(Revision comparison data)
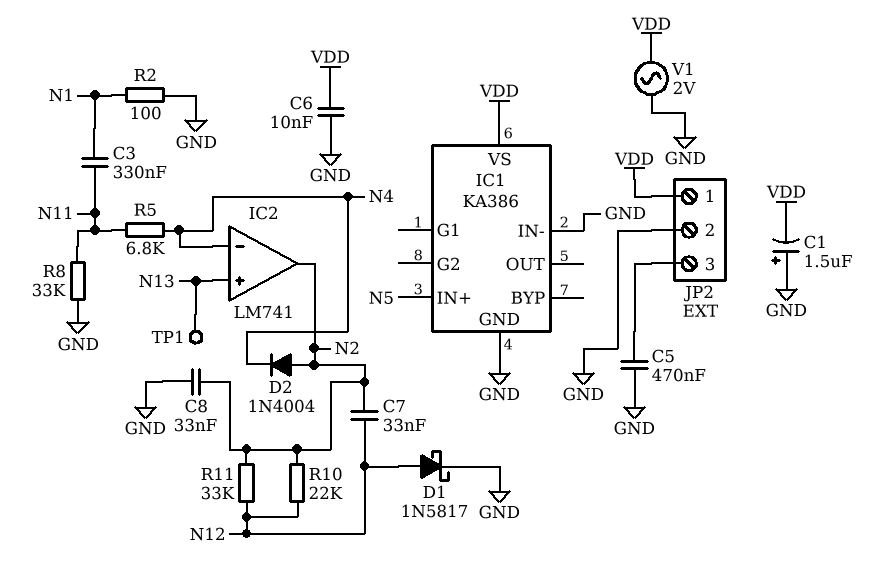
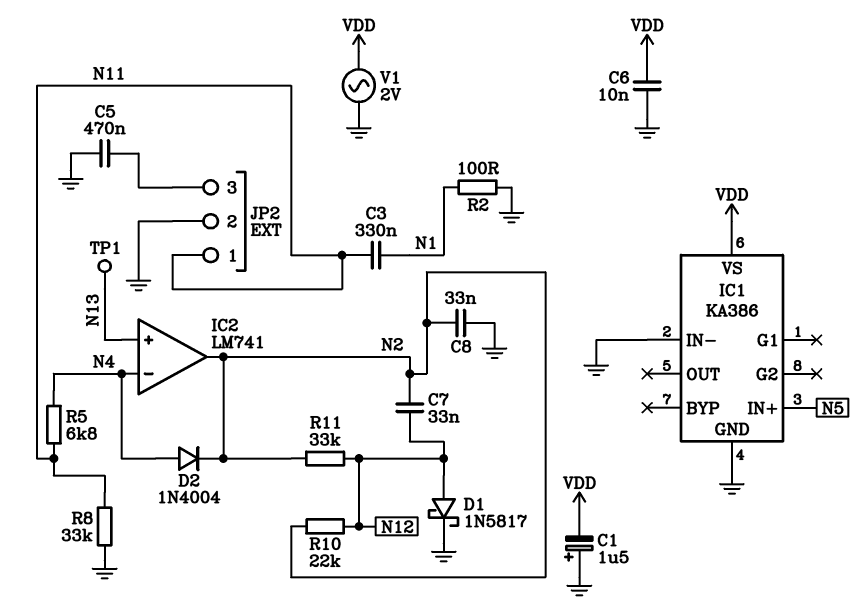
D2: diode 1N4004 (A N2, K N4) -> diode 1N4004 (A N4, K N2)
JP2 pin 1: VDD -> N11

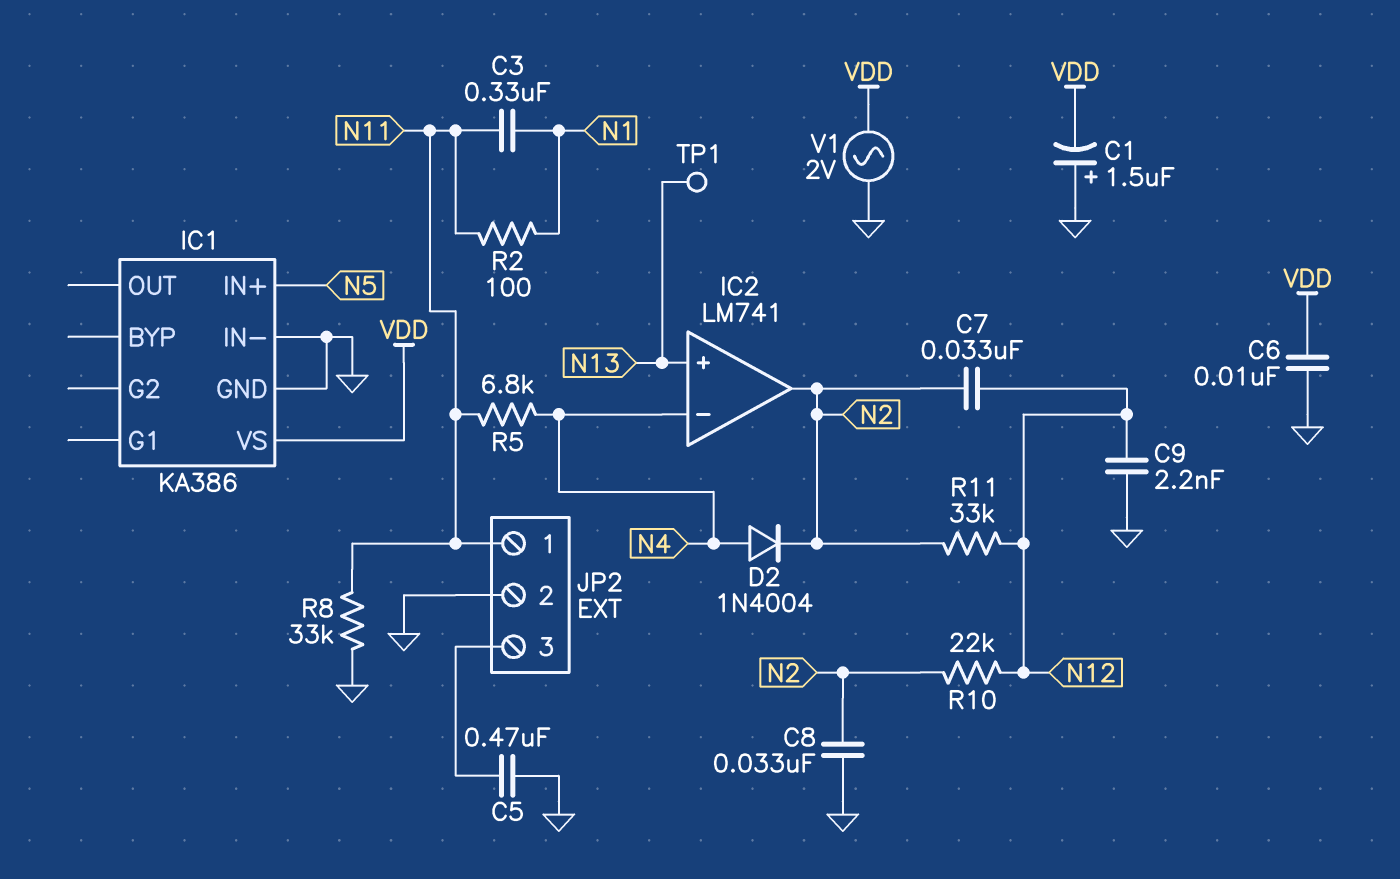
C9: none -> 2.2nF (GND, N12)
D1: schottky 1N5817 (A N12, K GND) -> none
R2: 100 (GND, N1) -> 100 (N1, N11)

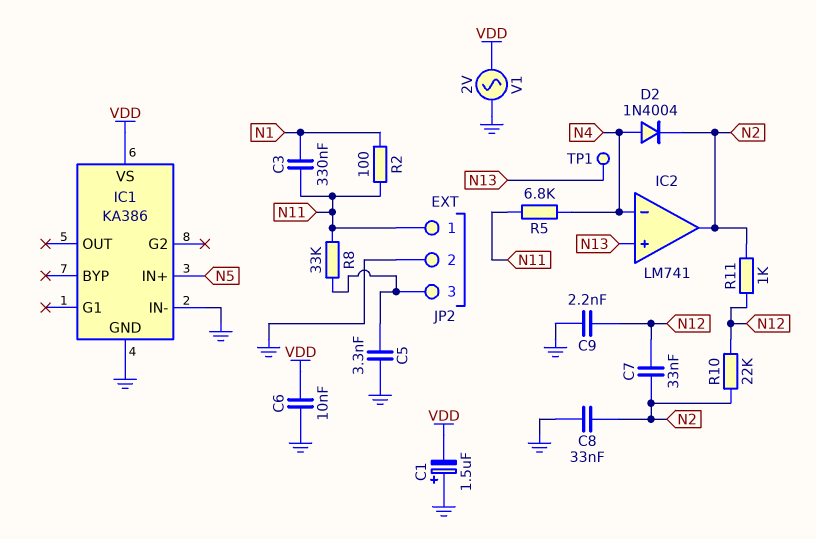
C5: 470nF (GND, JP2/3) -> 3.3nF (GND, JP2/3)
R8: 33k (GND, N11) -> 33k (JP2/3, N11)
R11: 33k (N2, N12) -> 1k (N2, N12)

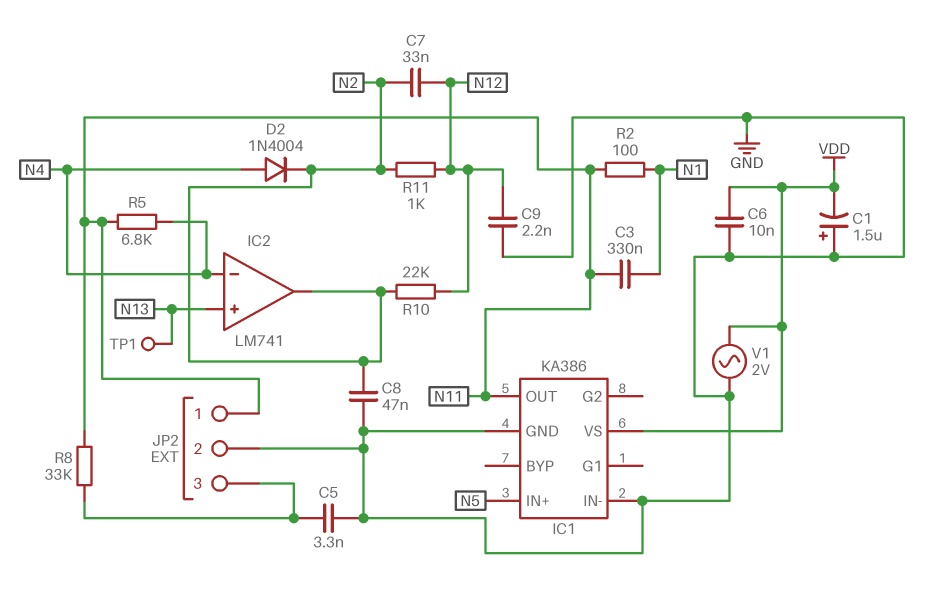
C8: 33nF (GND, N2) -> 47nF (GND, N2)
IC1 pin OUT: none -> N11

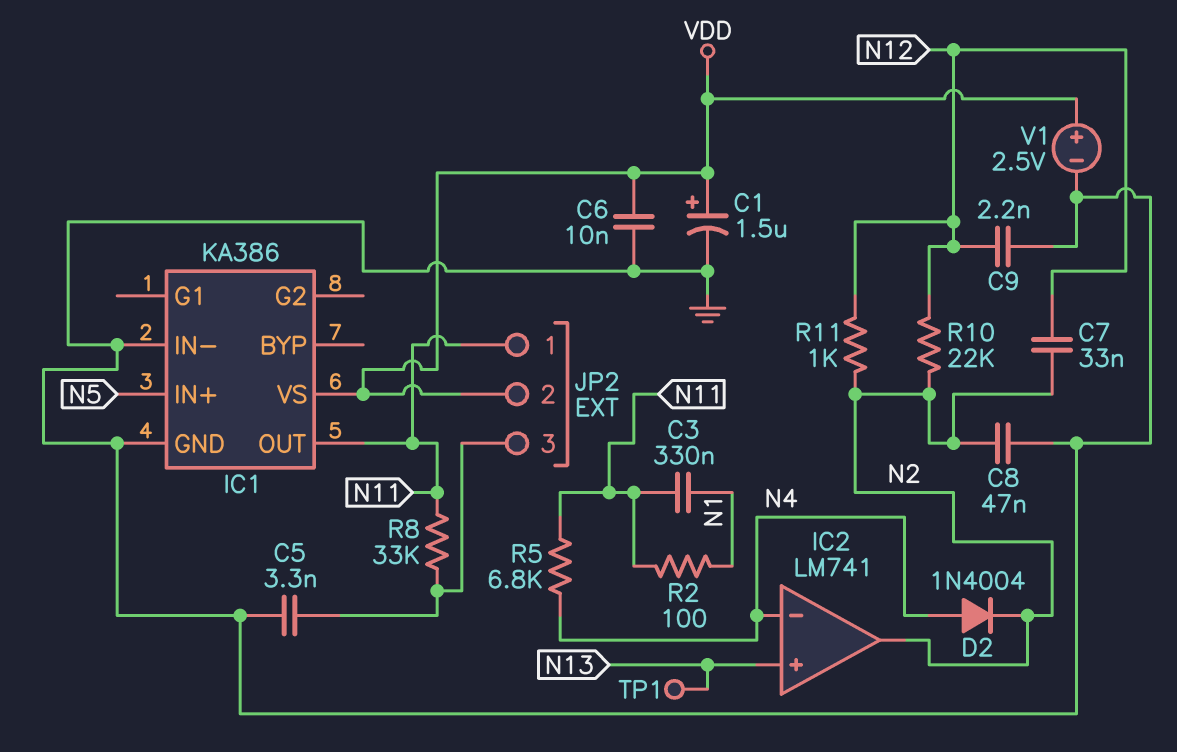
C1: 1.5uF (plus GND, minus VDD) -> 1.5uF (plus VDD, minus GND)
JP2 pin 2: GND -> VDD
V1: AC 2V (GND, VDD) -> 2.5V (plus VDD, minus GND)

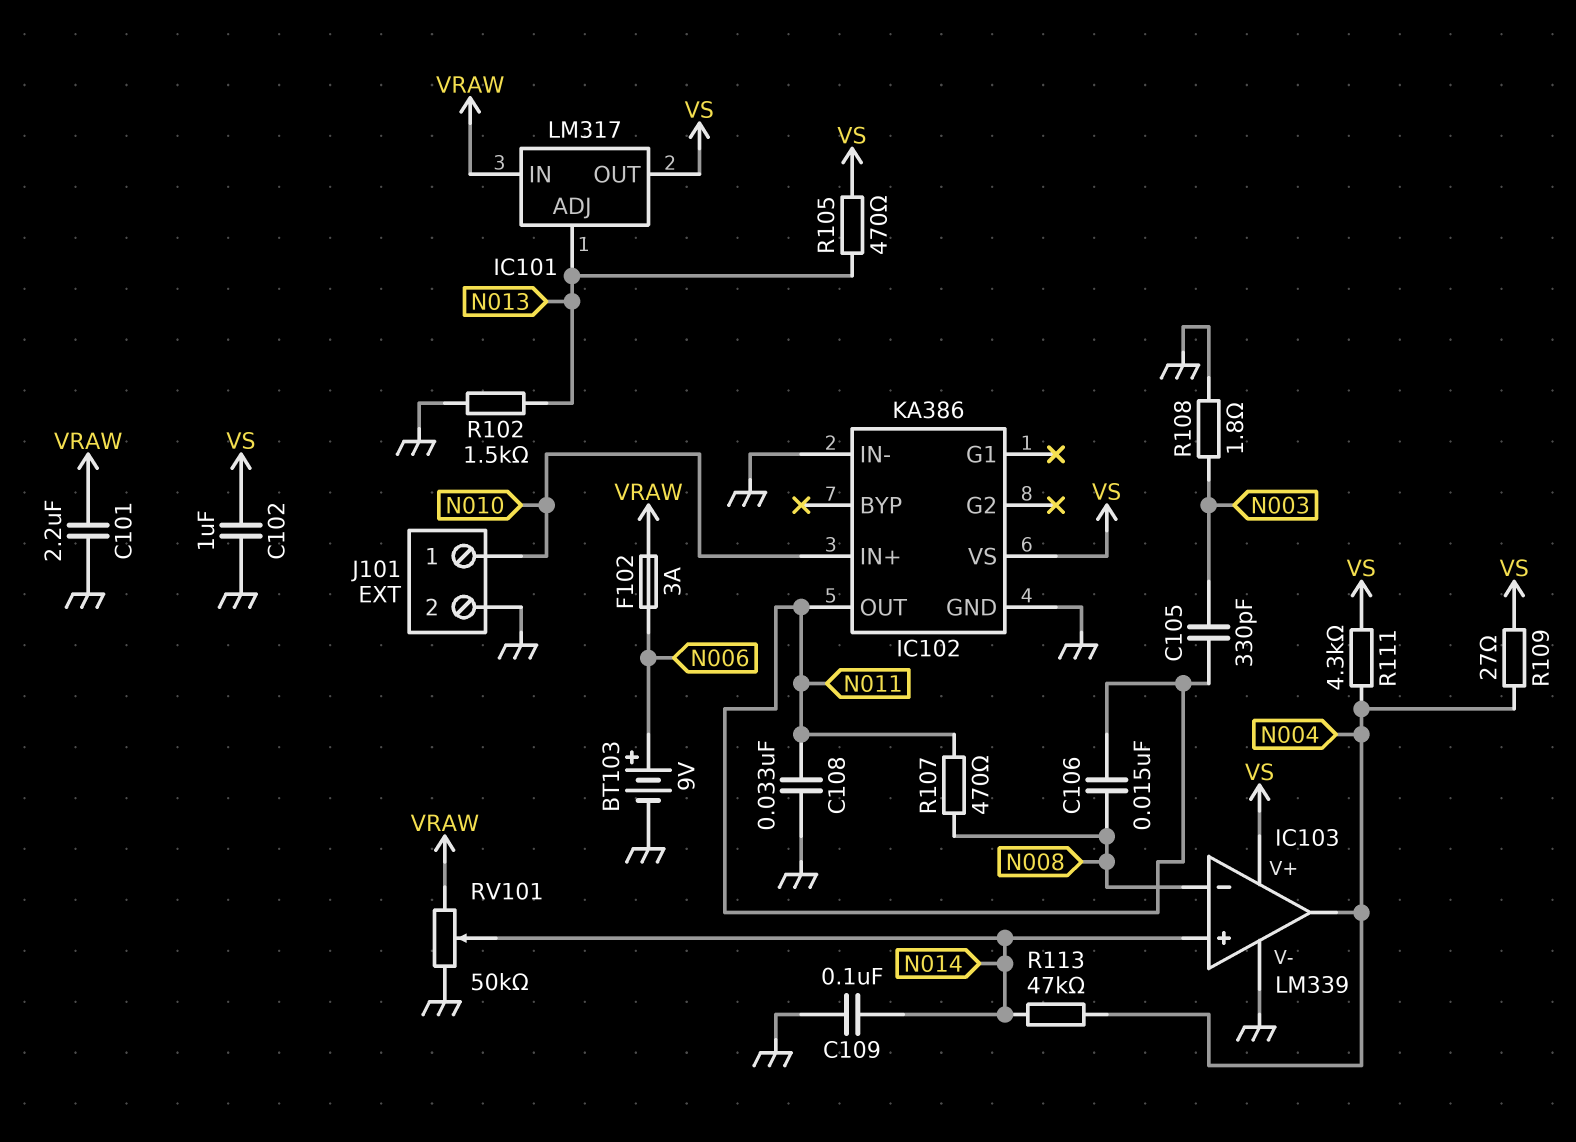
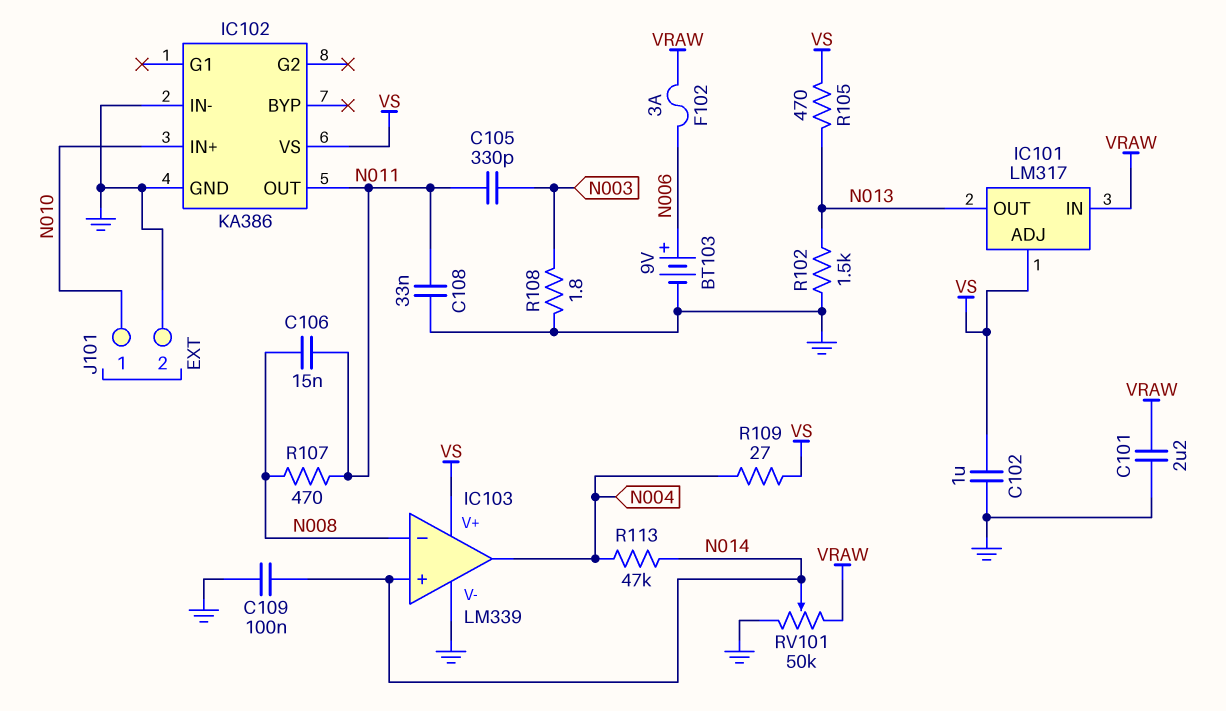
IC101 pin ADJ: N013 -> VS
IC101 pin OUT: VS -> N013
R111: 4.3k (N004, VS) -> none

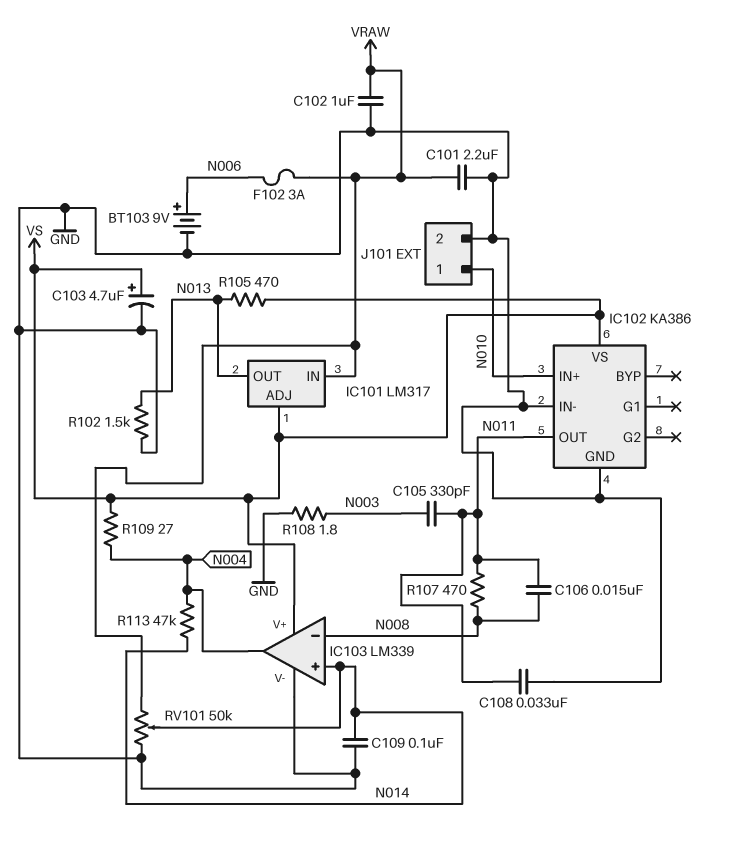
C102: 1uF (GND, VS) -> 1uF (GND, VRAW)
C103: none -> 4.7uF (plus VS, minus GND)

**Exercise description:** Repeat each entry exactly as it appears; skip any picture.

**Response area:**
D2: diode 1N4004 (A N2, K N4) -> diode 1N4004 (A N4, K N2)
JP2 pin 1: VDD -> N11

C9: none -> 2.2nF (GND, N12)
D1: schottky 1N5817 (A N12, K GND) -> none
R2: 100 (GND, N1) -> 100 (N1, N11)

C5: 470nF (GND, JP2/3) -> 3.3nF (GND, JP2/3)
R8: 33k (GND, N11) -> 33k (JP2/3, N11)
R11: 33k (N2, N12) -> 1k (N2, N12)

C8: 33nF (GND, N2) -> 47nF (GND, N2)
IC1 pin OUT: none -> N11

C1: 1.5uF (plus GND, minus VDD) -> 1.5uF (plus VDD, minus GND)
JP2 pin 2: GND -> VDD
V1: AC 2V (GND, VDD) -> 2.5V (plus VDD, minus GND)

IC101 pin ADJ: N013 -> VS
IC101 pin OUT: VS -> N013
R111: 4.3k (N004, VS) -> none

C102: 1uF (GND, VS) -> 1uF (GND, VRAW)
C103: none -> 4.7uF (plus VS, minus GND)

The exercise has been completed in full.